■ **What the exercise asks**
Pull out of the data below the stretch of lines bounded by the one containing "second_place: [366, 253]" and the one containing "old: hantel [niebieski]", both bounds included, unchanged.

■ **The data**
------------------------
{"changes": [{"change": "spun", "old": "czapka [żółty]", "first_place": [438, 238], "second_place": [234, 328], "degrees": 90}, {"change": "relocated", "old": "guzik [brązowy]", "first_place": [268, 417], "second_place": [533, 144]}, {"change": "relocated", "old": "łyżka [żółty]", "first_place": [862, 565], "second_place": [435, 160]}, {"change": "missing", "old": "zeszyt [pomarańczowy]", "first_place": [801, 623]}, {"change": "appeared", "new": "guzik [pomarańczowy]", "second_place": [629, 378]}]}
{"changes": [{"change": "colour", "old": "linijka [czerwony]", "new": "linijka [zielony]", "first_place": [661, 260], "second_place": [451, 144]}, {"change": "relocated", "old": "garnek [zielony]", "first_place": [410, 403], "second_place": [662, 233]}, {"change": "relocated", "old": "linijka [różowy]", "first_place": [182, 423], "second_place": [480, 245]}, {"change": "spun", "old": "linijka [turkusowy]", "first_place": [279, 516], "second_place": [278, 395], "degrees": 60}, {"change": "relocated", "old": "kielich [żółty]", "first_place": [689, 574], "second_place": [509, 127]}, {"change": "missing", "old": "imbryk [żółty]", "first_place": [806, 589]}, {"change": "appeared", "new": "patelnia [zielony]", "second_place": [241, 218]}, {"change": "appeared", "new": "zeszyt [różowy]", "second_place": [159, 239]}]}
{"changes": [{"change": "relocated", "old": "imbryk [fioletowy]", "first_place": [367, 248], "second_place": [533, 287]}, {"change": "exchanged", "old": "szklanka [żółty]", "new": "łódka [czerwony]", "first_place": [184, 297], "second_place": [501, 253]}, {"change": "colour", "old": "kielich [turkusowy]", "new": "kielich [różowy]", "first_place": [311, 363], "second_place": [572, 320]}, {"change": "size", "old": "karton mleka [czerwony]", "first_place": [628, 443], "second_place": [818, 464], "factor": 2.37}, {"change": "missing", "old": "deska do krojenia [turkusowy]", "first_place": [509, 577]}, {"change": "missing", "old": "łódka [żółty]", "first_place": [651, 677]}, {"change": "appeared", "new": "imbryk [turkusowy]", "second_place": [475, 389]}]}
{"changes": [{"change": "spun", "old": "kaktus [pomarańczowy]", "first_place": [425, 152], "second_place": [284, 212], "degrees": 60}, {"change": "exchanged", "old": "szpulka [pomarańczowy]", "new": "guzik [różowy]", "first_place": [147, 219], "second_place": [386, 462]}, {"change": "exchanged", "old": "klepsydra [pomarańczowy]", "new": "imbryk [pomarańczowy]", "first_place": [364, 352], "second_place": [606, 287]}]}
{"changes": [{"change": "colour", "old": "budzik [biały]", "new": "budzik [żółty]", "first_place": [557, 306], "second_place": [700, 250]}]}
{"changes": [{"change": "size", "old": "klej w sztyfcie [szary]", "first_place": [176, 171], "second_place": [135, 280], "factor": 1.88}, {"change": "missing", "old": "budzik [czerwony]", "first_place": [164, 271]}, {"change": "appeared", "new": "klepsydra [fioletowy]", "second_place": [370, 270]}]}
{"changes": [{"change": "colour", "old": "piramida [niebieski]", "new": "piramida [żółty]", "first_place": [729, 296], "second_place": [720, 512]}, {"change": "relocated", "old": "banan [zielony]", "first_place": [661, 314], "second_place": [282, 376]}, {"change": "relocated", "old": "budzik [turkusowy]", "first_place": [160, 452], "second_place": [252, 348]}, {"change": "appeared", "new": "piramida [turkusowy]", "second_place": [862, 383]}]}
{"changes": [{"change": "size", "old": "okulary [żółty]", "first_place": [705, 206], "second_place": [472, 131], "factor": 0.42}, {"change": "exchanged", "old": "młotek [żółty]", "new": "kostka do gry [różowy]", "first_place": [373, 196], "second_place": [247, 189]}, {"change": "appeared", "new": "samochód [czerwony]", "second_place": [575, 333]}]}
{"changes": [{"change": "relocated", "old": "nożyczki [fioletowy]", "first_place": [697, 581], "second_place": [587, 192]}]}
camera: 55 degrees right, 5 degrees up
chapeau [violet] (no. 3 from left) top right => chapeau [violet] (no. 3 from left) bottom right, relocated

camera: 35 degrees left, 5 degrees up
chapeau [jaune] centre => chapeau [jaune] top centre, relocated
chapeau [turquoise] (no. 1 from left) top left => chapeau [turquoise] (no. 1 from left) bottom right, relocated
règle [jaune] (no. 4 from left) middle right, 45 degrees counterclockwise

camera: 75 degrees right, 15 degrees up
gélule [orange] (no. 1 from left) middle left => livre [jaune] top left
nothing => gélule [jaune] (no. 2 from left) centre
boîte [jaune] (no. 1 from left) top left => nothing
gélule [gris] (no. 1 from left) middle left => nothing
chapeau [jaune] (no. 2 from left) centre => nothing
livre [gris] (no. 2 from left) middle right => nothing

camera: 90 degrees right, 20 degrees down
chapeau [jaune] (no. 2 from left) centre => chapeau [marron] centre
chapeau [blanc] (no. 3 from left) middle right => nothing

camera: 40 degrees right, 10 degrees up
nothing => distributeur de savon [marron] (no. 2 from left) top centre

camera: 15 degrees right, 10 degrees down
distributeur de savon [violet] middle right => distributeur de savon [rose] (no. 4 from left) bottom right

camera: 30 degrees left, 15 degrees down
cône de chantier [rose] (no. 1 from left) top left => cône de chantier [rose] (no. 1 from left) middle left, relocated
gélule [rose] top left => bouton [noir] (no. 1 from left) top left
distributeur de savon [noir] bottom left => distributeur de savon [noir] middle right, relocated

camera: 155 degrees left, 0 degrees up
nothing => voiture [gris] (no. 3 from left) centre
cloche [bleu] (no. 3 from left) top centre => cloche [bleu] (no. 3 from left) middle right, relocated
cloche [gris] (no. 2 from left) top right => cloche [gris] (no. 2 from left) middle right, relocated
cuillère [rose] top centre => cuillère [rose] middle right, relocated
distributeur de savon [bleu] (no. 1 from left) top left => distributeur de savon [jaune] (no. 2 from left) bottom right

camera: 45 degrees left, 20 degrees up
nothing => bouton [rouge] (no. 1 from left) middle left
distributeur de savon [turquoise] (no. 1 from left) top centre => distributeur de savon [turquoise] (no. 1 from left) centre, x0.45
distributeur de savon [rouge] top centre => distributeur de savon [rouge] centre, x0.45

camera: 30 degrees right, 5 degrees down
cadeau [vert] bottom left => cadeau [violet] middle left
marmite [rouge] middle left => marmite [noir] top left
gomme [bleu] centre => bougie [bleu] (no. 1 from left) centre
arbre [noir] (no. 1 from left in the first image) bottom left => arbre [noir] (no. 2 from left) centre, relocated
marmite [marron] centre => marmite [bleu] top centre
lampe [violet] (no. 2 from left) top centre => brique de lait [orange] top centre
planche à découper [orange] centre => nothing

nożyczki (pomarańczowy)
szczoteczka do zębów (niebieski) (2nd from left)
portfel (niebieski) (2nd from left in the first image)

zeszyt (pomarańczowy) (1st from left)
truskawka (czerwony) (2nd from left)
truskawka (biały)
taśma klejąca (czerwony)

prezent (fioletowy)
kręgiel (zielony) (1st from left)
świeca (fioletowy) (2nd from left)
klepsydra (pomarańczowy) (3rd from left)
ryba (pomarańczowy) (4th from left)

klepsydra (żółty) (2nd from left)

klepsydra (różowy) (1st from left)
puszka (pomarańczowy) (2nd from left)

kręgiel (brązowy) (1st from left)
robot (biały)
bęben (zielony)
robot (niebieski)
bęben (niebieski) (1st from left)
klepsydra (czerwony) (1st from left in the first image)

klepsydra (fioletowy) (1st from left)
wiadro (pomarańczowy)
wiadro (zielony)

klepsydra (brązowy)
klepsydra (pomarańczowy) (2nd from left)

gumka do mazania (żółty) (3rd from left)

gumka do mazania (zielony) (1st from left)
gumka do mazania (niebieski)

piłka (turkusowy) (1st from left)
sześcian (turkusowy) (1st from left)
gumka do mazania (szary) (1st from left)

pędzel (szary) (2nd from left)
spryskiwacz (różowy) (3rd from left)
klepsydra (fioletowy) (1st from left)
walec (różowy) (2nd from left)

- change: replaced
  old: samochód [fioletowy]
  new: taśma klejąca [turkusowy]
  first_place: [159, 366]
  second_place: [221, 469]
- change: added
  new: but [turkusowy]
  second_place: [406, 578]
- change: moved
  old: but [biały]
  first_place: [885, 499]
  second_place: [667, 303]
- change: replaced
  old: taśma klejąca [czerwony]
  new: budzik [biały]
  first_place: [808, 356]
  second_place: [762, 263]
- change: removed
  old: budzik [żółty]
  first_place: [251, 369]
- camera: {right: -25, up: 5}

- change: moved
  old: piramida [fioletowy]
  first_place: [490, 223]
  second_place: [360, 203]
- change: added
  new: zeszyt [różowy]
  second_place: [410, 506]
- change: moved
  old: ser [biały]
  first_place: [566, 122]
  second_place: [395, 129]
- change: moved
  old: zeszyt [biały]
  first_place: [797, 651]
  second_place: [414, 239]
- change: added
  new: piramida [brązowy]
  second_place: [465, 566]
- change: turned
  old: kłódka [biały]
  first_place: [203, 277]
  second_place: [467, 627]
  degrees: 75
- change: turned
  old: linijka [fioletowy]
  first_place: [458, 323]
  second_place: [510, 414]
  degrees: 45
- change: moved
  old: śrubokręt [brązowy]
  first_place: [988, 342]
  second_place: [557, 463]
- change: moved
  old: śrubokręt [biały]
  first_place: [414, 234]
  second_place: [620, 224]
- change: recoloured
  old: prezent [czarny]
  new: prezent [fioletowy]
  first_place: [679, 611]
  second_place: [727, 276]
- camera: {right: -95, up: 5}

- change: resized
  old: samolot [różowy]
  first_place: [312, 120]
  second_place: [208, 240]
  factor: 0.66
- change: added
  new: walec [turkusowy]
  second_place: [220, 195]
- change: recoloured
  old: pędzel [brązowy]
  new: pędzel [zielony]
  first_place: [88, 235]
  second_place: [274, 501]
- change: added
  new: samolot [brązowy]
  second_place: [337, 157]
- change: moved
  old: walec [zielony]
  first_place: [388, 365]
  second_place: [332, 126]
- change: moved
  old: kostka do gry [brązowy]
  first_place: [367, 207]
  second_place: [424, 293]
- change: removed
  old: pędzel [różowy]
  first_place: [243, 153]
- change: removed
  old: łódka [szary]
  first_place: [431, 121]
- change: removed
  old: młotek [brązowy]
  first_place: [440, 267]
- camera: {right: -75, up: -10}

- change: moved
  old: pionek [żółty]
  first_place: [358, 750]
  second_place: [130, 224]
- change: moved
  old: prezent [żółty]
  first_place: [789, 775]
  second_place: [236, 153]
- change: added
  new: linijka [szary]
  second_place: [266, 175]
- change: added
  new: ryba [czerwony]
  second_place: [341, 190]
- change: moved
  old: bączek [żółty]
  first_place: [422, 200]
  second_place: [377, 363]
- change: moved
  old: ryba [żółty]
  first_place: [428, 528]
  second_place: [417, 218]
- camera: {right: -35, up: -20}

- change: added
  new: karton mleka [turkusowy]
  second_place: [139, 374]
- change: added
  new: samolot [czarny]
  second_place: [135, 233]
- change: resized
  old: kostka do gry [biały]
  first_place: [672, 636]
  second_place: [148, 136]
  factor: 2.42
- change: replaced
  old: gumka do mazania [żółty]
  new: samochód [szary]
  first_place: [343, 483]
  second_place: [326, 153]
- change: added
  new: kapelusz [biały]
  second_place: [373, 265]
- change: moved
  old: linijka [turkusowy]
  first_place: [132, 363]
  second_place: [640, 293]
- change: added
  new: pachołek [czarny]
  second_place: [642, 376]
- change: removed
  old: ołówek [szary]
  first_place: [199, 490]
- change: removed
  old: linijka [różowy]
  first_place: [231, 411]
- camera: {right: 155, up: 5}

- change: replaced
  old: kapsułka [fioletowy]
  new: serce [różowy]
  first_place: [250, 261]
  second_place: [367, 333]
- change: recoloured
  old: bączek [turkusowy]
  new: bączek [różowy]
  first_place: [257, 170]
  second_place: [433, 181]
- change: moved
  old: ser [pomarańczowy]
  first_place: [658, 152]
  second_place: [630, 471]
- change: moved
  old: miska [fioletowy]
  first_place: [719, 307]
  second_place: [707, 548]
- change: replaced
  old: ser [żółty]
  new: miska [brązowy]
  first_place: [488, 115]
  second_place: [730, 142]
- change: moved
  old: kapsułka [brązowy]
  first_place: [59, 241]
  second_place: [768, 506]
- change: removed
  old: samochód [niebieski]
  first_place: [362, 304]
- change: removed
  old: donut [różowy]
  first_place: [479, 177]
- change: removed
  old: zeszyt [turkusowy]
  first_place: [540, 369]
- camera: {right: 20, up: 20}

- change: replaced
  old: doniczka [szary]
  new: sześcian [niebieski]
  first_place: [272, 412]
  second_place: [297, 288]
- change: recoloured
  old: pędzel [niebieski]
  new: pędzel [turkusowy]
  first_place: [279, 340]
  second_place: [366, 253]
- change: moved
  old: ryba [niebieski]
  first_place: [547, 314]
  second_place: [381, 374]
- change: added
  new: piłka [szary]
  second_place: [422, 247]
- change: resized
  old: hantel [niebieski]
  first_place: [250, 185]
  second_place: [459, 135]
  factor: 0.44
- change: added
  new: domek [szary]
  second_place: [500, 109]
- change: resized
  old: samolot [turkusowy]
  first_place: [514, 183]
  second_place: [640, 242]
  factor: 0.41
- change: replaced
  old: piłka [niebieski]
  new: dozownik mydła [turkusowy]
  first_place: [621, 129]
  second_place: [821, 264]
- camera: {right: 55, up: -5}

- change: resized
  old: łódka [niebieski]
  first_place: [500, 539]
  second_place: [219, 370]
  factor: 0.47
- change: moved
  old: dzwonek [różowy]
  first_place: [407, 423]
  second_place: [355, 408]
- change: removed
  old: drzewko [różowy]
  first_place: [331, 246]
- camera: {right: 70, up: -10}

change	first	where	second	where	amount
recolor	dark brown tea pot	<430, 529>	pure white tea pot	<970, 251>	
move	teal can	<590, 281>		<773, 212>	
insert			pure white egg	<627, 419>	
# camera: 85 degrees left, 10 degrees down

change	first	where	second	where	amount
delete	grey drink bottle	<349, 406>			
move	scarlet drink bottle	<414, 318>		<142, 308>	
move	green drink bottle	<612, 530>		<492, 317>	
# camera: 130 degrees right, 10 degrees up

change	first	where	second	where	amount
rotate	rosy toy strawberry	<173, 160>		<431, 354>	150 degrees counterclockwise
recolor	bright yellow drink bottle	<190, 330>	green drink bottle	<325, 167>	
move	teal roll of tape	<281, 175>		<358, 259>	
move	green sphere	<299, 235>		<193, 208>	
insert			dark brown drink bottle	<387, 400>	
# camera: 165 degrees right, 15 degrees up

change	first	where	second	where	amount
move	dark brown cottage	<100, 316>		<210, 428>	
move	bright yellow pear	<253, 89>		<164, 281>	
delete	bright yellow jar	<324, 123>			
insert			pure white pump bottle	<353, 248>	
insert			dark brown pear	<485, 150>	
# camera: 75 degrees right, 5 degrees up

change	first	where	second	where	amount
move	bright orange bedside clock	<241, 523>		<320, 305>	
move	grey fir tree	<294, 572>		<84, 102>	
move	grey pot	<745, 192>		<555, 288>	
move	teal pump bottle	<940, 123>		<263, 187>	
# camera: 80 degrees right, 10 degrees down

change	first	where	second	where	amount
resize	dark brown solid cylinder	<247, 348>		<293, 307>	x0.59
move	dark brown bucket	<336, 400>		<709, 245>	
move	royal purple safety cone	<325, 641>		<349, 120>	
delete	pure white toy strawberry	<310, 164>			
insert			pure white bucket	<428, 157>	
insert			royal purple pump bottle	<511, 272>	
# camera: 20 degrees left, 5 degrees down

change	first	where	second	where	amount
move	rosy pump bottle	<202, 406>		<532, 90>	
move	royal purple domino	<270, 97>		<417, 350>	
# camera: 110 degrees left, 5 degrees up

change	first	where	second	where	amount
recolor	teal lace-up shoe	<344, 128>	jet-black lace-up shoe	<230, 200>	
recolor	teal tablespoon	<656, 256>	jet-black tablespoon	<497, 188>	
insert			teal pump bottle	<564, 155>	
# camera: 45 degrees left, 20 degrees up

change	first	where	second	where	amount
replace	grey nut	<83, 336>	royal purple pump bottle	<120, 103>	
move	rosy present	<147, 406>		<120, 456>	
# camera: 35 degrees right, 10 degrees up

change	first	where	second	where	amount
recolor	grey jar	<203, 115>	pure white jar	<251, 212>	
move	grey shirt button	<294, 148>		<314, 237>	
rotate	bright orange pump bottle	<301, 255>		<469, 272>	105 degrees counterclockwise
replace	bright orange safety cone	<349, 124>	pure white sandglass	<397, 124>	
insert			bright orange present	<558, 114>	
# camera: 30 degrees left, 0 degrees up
------------------------
■ **Solution**
  second_place: [366, 253]
- change: moved
  old: ryba [niebieski]
  first_place: [547, 314]
  second_place: [381, 374]
- change: added
  new: piłka [szary]
  second_place: [422, 247]
- change: resized
  old: hantel [niebieski]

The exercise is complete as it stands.